▶ _Your objective_
Your copy of the data below must be exact and must leave out all pictures.

▶ _Given information_

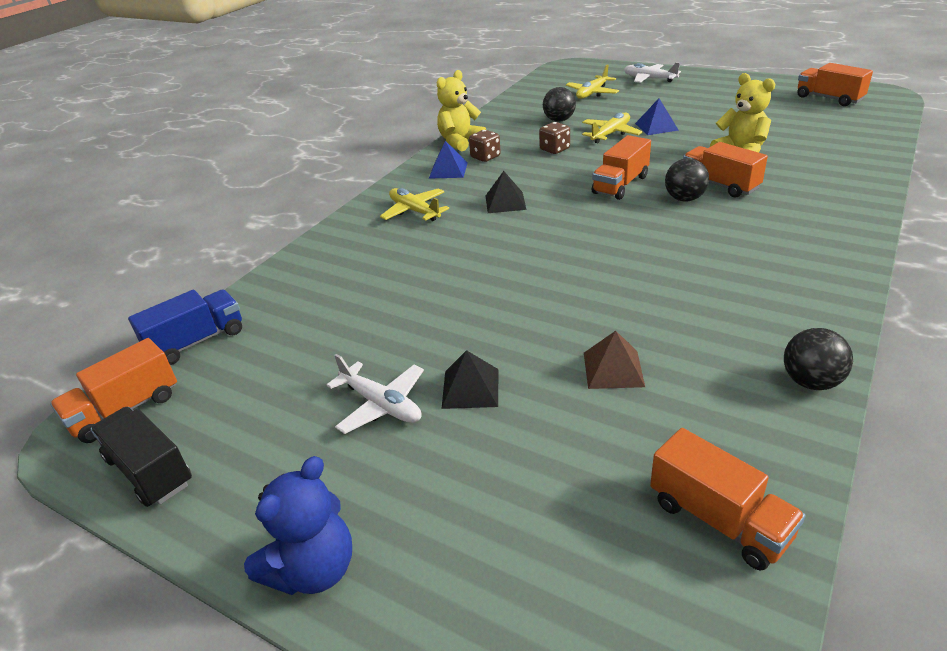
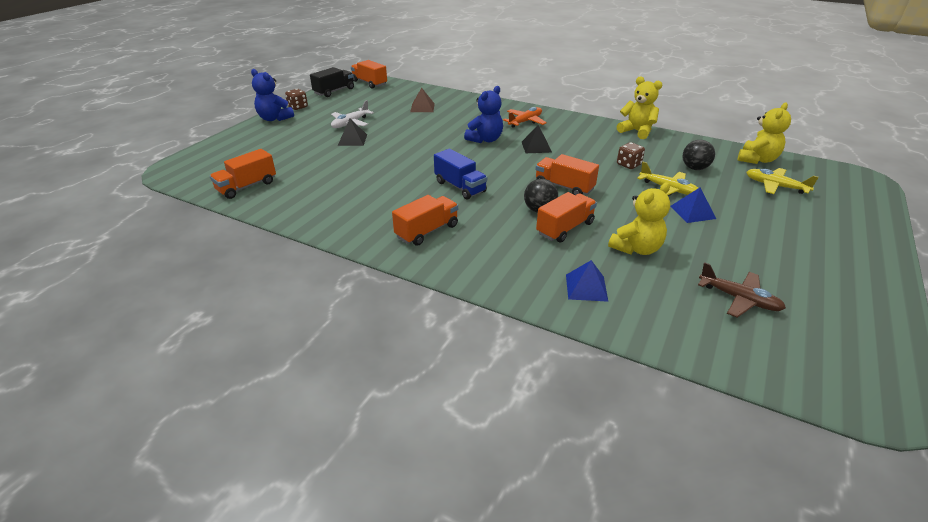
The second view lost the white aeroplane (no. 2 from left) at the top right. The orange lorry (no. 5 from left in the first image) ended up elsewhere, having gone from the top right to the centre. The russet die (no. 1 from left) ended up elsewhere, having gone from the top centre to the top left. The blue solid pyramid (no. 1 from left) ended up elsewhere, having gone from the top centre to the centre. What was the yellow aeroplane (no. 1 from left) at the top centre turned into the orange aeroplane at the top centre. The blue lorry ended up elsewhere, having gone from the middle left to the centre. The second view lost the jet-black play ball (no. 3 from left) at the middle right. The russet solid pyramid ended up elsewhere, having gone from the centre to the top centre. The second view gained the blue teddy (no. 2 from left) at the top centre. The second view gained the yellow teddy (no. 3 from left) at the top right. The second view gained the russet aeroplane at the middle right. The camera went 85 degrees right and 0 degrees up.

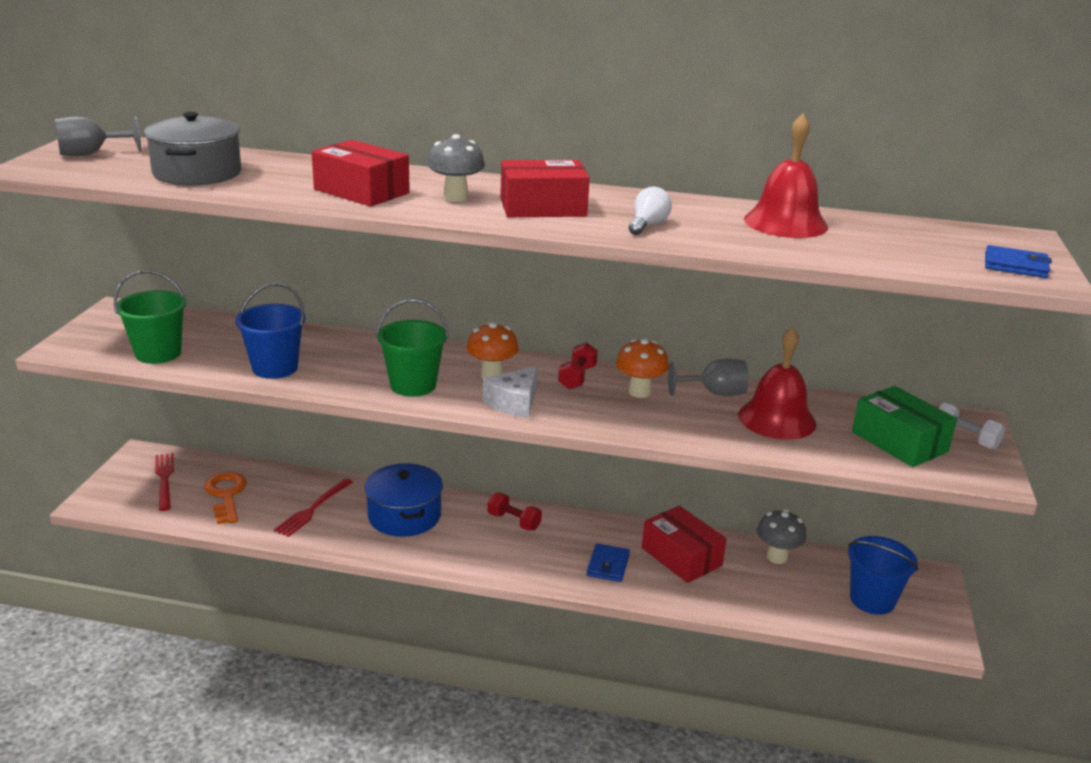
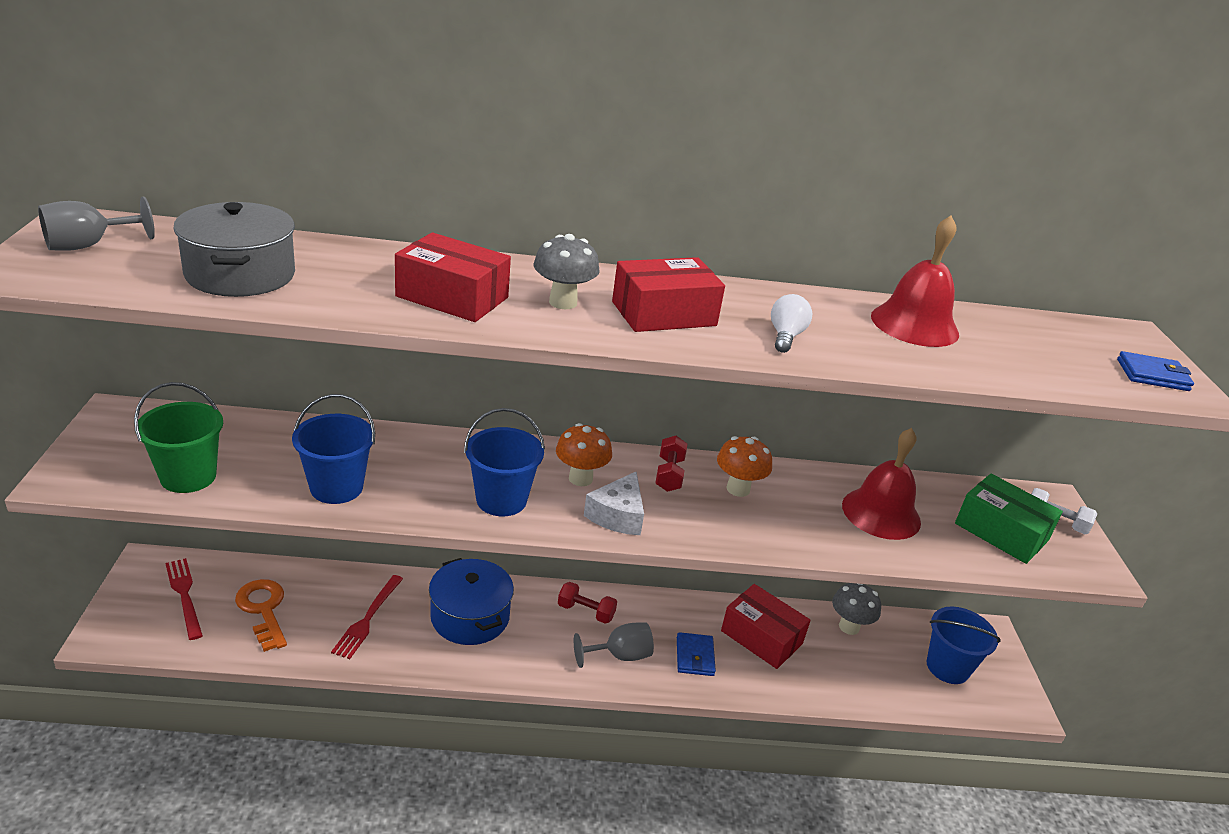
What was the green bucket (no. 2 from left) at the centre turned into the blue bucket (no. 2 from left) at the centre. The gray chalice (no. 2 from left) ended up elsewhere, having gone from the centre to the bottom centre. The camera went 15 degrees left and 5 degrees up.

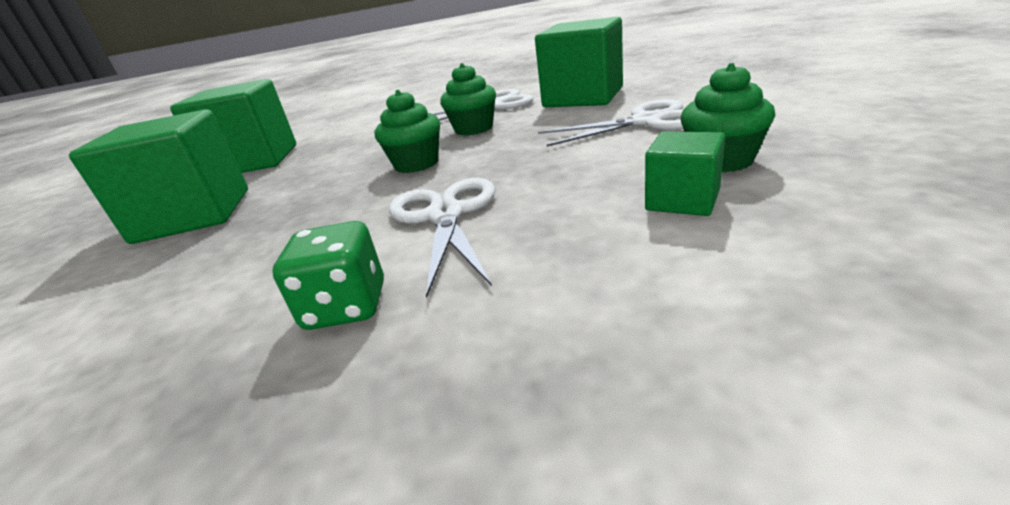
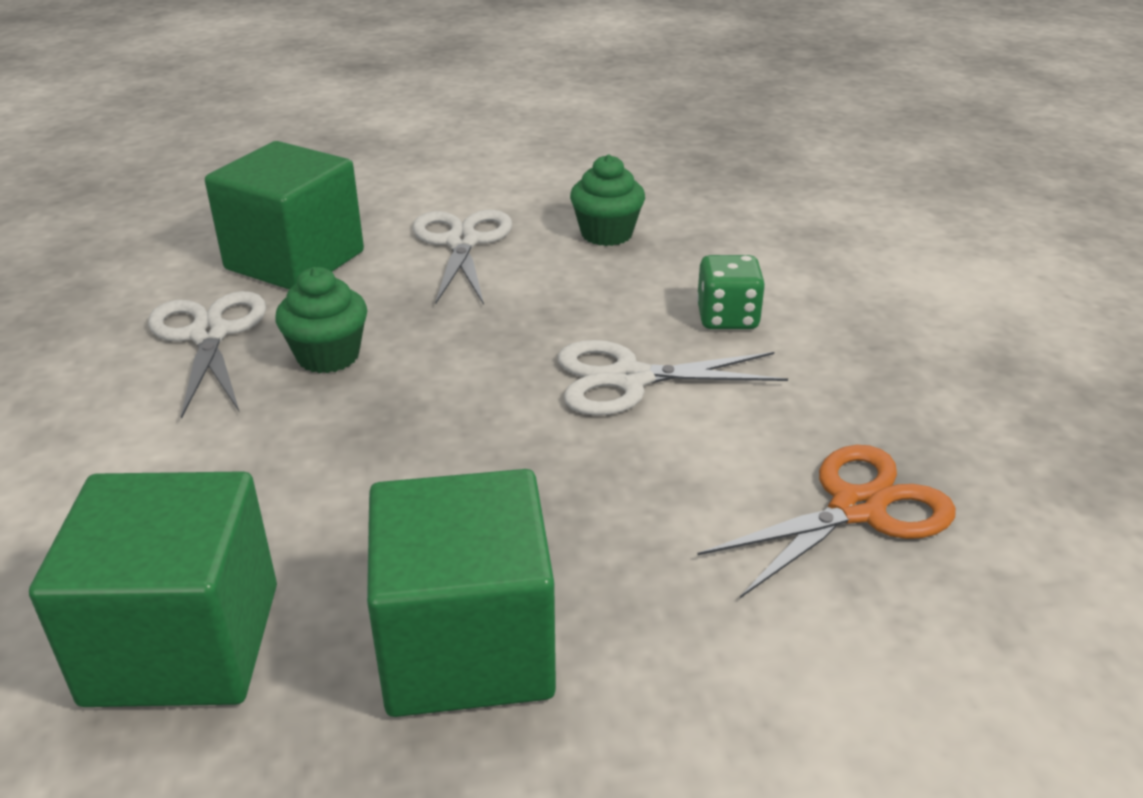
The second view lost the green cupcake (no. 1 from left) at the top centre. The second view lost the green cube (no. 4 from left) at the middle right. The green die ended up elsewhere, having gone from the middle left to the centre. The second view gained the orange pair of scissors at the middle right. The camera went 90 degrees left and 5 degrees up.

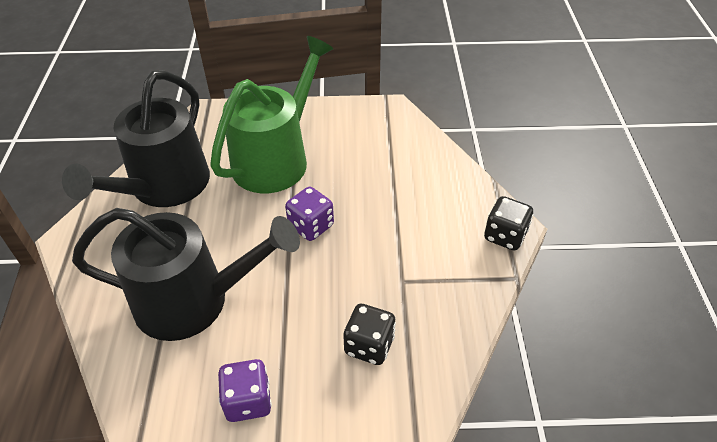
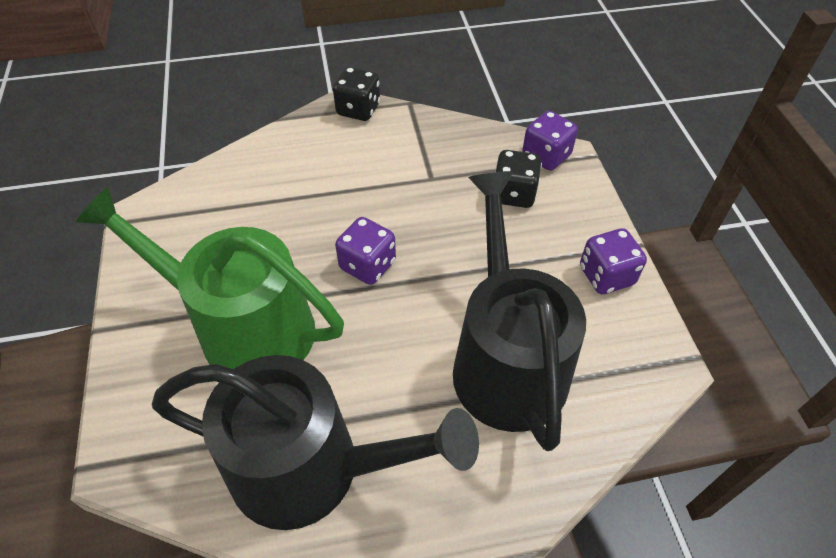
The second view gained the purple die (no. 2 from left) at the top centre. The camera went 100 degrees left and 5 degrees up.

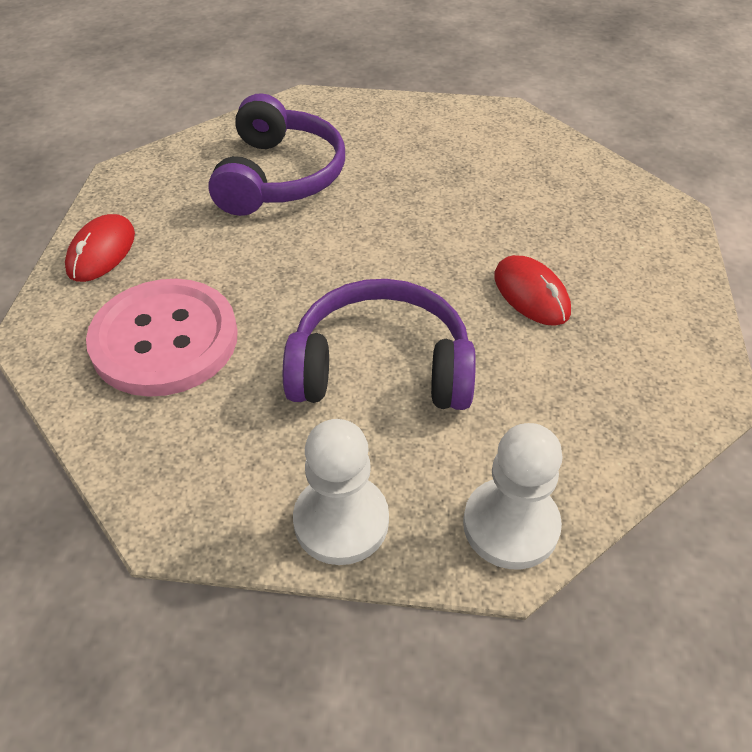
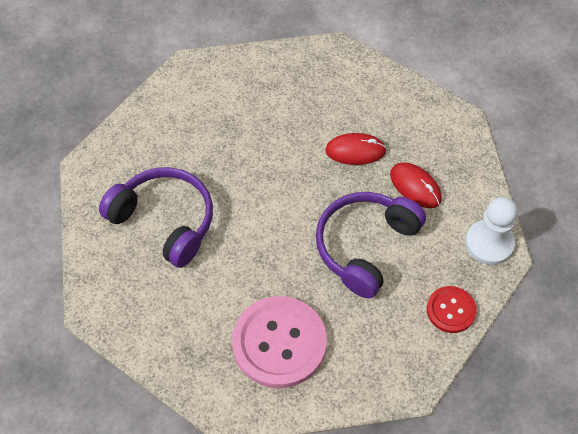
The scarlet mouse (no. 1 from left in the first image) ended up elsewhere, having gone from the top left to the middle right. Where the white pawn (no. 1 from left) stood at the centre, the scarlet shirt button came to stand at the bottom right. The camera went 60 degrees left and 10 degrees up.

▶ _Expected answer_
The second view lost the white aeroplane (no. 2 from left) at the top right. The orange lorry (no. 5 from left in the first image) ended up elsewhere, having gone from the top right to the centre. The russet die (no. 1 from left) ended up elsewhere, having gone from the top centre to the top left. The blue solid pyramid (no. 1 from left) ended up elsewhere, having gone from the top centre to the centre. What was the yellow aeroplane (no. 1 from left) at the top centre turned into the orange aeroplane at the top centre. The blue lorry ended up elsewhere, having gone from the middle left to the centre. The second view lost the jet-black play ball (no. 3 from left) at the middle right. The russet solid pyramid ended up elsewhere, having gone from the centre to the top centre. The second view gained the blue teddy (no. 2 from left) at the top centre. The second view gained the yellow teddy (no. 3 from left) at the top right. The second view gained the russet aeroplane at the middle right. The camera went 85 degrees right and 0 degrees up.

What was the green bucket (no. 2 from left) at the centre turned into the blue bucket (no. 2 from left) at the centre. The gray chalice (no. 2 from left) ended up elsewhere, having gone from the centre to the bottom centre. The camera went 15 degrees left and 5 degrees up.

The second view lost the green cupcake (no. 1 from left) at the top centre. The second view lost the green cube (no. 4 from left) at the middle right. The green die ended up elsewhere, having gone from the middle left to the centre. The second view gained the orange pair of scissors at the middle right. The camera went 90 degrees left and 5 degrees up.

The second view gained the purple die (no. 2 from left) at the top centre. The camera went 100 degrees left and 5 degrees up.

The scarlet mouse (no. 1 from left in the first image) ended up elsewhere, having gone from the top left to the middle right. Where the white pawn (no. 1 from left) stood at the centre, the scarlet shirt button came to stand at the bottom right. The camera went 60 degrees left and 10 degrees up.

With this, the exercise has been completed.